**Task item**
Return every line of the data exactly as it appears.

**Input**
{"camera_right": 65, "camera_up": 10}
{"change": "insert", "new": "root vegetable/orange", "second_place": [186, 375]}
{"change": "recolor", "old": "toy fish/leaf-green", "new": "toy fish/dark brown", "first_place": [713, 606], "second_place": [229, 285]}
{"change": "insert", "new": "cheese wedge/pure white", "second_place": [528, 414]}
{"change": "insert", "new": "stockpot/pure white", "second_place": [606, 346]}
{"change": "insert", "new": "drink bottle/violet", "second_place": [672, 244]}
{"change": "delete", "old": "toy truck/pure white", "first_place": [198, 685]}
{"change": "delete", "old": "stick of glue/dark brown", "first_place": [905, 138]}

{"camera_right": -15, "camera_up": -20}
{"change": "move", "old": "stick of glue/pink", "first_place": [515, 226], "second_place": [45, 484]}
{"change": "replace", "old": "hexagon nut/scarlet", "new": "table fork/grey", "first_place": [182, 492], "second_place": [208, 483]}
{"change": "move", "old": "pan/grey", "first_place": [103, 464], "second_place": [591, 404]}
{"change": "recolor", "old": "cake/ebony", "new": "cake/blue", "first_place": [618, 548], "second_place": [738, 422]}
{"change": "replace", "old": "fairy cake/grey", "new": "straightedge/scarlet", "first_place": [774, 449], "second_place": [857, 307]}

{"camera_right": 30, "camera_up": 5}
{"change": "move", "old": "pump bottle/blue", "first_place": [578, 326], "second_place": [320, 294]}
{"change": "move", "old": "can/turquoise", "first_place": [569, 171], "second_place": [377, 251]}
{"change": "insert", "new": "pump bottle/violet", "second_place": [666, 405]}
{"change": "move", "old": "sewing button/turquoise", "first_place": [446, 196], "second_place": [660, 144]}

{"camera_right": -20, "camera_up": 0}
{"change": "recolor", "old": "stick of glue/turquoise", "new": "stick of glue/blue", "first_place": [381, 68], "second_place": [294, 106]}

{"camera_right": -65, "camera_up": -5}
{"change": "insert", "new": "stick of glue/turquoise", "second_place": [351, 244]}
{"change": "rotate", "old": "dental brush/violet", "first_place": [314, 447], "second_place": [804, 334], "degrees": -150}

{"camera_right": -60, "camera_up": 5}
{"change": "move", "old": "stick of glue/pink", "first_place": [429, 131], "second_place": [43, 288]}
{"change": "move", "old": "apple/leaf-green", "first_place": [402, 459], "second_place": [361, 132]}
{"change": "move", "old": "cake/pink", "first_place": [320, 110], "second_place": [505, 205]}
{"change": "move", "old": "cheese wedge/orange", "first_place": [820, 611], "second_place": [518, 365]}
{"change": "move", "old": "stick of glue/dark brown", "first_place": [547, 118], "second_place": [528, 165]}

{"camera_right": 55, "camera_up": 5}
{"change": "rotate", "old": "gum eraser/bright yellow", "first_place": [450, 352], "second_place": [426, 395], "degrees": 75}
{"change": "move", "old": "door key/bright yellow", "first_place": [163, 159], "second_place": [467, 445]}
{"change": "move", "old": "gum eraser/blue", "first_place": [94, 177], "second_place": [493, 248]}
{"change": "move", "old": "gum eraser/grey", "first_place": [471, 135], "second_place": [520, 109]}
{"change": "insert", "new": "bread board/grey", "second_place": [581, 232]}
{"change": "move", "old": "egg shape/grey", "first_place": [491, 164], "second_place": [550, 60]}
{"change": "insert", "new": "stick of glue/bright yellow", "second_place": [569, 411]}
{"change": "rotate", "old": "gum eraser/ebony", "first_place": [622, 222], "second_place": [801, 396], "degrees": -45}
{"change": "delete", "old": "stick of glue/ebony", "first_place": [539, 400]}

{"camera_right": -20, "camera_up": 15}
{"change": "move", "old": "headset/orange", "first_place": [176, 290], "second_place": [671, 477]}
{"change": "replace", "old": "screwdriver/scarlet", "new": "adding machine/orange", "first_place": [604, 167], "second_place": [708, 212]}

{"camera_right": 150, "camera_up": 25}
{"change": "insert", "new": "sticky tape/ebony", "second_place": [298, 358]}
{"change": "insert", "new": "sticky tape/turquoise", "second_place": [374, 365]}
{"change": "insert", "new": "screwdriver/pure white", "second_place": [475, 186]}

**Solution for this problem**
{"camera_right": 65, "camera_up": 10}
{"change": "insert", "new": "root vegetable/orange", "second_place": [186, 375]}
{"change": "recolor", "old": "toy fish/leaf-green", "new": "toy fish/dark brown", "first_place": [713, 606], "second_place": [229, 285]}
{"change": "insert", "new": "cheese wedge/pure white", "second_place": [528, 414]}
{"change": "insert", "new": "stockpot/pure white", "second_place": [606, 346]}
{"change": "insert", "new": "drink bottle/violet", "second_place": [672, 244]}
{"change": "delete", "old": "toy truck/pure white", "first_place": [198, 685]}
{"change": "delete", "old": "stick of glue/dark brown", "first_place": [905, 138]}

{"camera_right": -15, "camera_up": -20}
{"change": "move", "old": "stick of glue/pink", "first_place": [515, 226], "second_place": [45, 484]}
{"change": "replace", "old": "hexagon nut/scarlet", "new": "table fork/grey", "first_place": [182, 492], "second_place": [208, 483]}
{"change": "move", "old": "pan/grey", "first_place": [103, 464], "second_place": [591, 404]}
{"change": "recolor", "old": "cake/ebony", "new": "cake/blue", "first_place": [618, 548], "second_place": [738, 422]}
{"change": "replace", "old": "fairy cake/grey", "new": "straightedge/scarlet", "first_place": [774, 449], "second_place": [857, 307]}

{"camera_right": 30, "camera_up": 5}
{"change": "move", "old": "pump bottle/blue", "first_place": [578, 326], "second_place": [320, 294]}
{"change": "move", "old": "can/turquoise", "first_place": [569, 171], "second_place": [377, 251]}
{"change": "insert", "new": "pump bottle/violet", "second_place": [666, 405]}
{"change": "move", "old": "sewing button/turquoise", "first_place": [446, 196], "second_place": [660, 144]}

{"camera_right": -20, "camera_up": 0}
{"change": "recolor", "old": "stick of glue/turquoise", "new": "stick of glue/blue", "first_place": [381, 68], "second_place": [294, 106]}

{"camera_right": -65, "camera_up": -5}
{"change": "insert", "new": "stick of glue/turquoise", "second_place": [351, 244]}
{"change": "rotate", "old": "dental brush/violet", "first_place": [314, 447], "second_place": [804, 334], "degrees": -150}

{"camera_right": -60, "camera_up": 5}
{"change": "move", "old": "stick of glue/pink", "first_place": [429, 131], "second_place": [43, 288]}
{"change": "move", "old": "apple/leaf-green", "first_place": [402, 459], "second_place": [361, 132]}
{"change": "move", "old": "cake/pink", "first_place": [320, 110], "second_place": [505, 205]}
{"change": "move", "old": "cheese wedge/orange", "first_place": [820, 611], "second_place": [518, 365]}
{"change": "move", "old": "stick of glue/dark brown", "first_place": [547, 118], "second_place": [528, 165]}

{"camera_right": 55, "camera_up": 5}
{"change": "rotate", "old": "gum eraser/bright yellow", "first_place": [450, 352], "second_place": [426, 395], "degrees": 75}
{"change": "move", "old": "door key/bright yellow", "first_place": [163, 159], "second_place": [467, 445]}
{"change": "move", "old": "gum eraser/blue", "first_place": [94, 177], "second_place": [493, 248]}
{"change": "move", "old": "gum eraser/grey", "first_place": [471, 135], "second_place": [520, 109]}
{"change": "insert", "new": "bread board/grey", "second_place": [581, 232]}
{"change": "move", "old": "egg shape/grey", "first_place": [491, 164], "second_place": [550, 60]}
{"change": "insert", "new": "stick of glue/bright yellow", "second_place": [569, 411]}
{"change": "rotate", "old": "gum eraser/ebony", "first_place": [622, 222], "second_place": [801, 396], "degrees": -45}
{"change": "delete", "old": "stick of glue/ebony", "first_place": [539, 400]}

{"camera_right": -20, "camera_up": 15}
{"change": "move", "old": "headset/orange", "first_place": [176, 290], "second_place": [671, 477]}
{"change": "replace", "old": "screwdriver/scarlet", "new": "adding machine/orange", "first_place": [604, 167], "second_place": [708, 212]}

{"camera_right": 150, "camera_up": 25}
{"change": "insert", "new": "sticky tape/ebony", "second_place": [298, 358]}
{"change": "insert", "new": "sticky tape/turquoise", "second_place": [374, 365]}
{"change": "insert", "new": "screwdriver/pure white", "second_place": [475, 186]}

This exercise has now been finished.